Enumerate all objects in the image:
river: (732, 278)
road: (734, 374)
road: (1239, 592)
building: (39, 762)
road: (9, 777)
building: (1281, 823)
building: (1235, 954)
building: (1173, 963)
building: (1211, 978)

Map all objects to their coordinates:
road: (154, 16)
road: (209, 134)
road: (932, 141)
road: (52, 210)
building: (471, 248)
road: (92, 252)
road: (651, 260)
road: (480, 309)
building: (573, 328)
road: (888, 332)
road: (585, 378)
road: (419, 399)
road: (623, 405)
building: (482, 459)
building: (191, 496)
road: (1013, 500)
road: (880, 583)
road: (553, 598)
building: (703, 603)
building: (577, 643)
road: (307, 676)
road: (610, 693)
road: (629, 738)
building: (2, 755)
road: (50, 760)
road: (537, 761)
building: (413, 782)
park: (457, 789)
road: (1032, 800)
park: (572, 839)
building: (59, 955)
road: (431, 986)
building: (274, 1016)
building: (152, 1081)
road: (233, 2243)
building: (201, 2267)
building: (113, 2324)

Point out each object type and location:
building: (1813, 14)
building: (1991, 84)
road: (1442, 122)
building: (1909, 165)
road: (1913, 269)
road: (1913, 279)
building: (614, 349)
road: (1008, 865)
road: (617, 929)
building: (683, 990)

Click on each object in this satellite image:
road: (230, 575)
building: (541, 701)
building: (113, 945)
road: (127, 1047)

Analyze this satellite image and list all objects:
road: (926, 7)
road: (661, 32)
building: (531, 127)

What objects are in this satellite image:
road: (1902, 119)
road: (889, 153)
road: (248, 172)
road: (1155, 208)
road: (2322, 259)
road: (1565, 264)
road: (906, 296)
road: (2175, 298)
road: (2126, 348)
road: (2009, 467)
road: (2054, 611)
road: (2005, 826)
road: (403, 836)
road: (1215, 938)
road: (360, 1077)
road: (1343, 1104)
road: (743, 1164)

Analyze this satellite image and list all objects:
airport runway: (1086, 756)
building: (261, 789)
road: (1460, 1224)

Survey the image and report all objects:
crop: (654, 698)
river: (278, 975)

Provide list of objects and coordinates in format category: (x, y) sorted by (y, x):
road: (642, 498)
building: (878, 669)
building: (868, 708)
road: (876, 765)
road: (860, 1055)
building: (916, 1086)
• • • •
PROBLEM TO WORK ON:
Would you reproduce all of the data exactly, without a single alteration?

SOLUTION TO THIS EXERCISE:
Enumerate all objects in the image:
river: (732, 278)
road: (734, 374)
road: (1239, 592)
building: (39, 762)
road: (9, 777)
building: (1281, 823)
building: (1235, 954)
building: (1173, 963)
building: (1211, 978)

Map all objects to their coordinates:
road: (154, 16)
road: (209, 134)
road: (932, 141)
road: (52, 210)
building: (471, 248)
road: (92, 252)
road: (651, 260)
road: (480, 309)
building: (573, 328)
road: (888, 332)
road: (585, 378)
road: (419, 399)
road: (623, 405)
building: (482, 459)
building: (191, 496)
road: (1013, 500)
road: (880, 583)
road: (553, 598)
building: (703, 603)
building: (577, 643)
road: (307, 676)
road: (610, 693)
road: (629, 738)
building: (2, 755)
road: (50, 760)
road: (537, 761)
building: (413, 782)
park: (457, 789)
road: (1032, 800)
park: (572, 839)
building: (59, 955)
road: (431, 986)
building: (274, 1016)
building: (152, 1081)
road: (233, 2243)
building: (201, 2267)
building: (113, 2324)

Point out each object type and location:
building: (1813, 14)
building: (1991, 84)
road: (1442, 122)
building: (1909, 165)
road: (1913, 269)
road: (1913, 279)
building: (614, 349)
road: (1008, 865)
road: (617, 929)
building: (683, 990)

Click on each object in this satellite image:
road: (230, 575)
building: (541, 701)
building: (113, 945)
road: (127, 1047)

Analyze this satellite image and list all objects:
road: (926, 7)
road: (661, 32)
building: (531, 127)

What objects are in this satellite image:
road: (1902, 119)
road: (889, 153)
road: (248, 172)
road: (1155, 208)
road: (2322, 259)
road: (1565, 264)
road: (906, 296)
road: (2175, 298)
road: (2126, 348)
road: (2009, 467)
road: (2054, 611)
road: (2005, 826)
road: (403, 836)
road: (1215, 938)
road: (360, 1077)
road: (1343, 1104)
road: (743, 1164)

Analyze this satellite image and list all objects:
airport runway: (1086, 756)
building: (261, 789)
road: (1460, 1224)

Survey the image and report all objects:
crop: (654, 698)
river: (278, 975)

Provide list of objects and coordinates in format category: (x, y) sorted by (y, x):
road: (642, 498)
building: (878, 669)
building: (868, 708)
road: (876, 765)
road: (860, 1055)
building: (916, 1086)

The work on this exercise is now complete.